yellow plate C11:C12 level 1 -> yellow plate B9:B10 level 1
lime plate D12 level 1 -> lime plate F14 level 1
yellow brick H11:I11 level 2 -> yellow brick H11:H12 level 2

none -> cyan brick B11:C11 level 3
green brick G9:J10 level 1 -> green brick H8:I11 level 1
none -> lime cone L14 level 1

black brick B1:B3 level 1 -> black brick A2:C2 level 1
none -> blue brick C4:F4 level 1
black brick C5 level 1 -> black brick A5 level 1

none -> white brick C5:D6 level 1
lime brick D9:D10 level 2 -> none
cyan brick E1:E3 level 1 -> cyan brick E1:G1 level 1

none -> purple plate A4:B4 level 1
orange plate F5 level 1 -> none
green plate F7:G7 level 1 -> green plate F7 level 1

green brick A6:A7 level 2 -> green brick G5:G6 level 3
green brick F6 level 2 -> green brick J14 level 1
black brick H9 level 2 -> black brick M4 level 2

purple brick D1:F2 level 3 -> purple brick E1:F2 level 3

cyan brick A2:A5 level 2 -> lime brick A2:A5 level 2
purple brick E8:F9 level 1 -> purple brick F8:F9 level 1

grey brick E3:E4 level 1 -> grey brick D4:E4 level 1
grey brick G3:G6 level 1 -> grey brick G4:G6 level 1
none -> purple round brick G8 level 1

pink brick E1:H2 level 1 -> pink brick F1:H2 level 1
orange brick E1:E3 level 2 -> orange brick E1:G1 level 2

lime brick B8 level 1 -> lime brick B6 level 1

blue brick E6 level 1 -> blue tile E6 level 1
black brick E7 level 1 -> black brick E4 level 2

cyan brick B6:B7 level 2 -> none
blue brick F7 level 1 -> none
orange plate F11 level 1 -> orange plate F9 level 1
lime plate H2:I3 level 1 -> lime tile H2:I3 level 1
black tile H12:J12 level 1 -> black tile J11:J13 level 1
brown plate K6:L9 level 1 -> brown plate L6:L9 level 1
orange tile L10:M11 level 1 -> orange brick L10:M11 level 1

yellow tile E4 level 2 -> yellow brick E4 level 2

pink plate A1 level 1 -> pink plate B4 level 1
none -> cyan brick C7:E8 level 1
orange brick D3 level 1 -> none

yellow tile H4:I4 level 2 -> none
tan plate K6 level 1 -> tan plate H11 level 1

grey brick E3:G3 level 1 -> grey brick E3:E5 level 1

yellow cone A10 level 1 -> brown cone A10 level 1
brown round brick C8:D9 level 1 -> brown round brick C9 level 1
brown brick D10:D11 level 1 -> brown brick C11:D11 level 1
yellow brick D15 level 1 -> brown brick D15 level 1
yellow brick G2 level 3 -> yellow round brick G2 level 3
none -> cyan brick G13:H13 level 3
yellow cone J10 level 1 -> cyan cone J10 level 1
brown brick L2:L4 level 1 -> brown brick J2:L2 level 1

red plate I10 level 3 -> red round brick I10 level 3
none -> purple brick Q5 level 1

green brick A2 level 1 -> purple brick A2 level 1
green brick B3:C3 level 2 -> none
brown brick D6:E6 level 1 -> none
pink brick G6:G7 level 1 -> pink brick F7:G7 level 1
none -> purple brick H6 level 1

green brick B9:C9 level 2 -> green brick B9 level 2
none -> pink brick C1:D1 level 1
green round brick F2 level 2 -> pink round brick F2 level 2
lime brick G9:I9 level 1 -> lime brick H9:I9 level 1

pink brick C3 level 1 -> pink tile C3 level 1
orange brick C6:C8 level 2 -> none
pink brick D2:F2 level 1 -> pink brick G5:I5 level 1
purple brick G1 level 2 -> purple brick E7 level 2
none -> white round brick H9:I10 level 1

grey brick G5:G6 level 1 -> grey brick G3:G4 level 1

# Requirement:
The task calls for all lines in the entries that hold "white".

# Task solution:
none -> white brick C5:D6 level 1
none -> white round brick H9:I10 level 1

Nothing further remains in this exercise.